Your task >> Scan the entries below for the string "none" and copy every line where it turns up.

[Records from a dataset]

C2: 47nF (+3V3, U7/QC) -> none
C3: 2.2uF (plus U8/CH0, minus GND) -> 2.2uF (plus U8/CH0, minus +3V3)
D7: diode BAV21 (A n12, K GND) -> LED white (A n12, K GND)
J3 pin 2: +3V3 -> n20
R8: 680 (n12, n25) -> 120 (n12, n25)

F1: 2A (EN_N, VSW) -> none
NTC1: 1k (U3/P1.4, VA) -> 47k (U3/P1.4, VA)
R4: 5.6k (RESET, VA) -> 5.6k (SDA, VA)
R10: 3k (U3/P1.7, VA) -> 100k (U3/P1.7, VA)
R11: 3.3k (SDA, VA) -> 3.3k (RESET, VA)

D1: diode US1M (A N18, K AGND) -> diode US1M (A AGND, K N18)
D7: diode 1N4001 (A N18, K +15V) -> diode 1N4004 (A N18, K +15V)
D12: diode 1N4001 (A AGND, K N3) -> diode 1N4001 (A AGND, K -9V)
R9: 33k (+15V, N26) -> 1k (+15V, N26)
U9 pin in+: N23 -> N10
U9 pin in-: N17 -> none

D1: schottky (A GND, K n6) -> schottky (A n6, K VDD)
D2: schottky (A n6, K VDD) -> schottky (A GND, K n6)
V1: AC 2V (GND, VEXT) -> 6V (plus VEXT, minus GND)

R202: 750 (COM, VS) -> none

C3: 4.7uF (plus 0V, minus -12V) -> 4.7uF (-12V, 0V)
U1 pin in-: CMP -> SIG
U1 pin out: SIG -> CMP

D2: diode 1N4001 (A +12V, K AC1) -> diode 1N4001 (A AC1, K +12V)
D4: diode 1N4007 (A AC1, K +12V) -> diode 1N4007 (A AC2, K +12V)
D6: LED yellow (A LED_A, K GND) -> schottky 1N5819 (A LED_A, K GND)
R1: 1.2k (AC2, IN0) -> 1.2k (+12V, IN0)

Response to this exercise >>
C2: 47nF (+3V3, U7/QC) -> none
F1: 2A (EN_N, VSW) -> none
U9 pin in-: N17 -> none
R202: 750 (COM, VS) -> none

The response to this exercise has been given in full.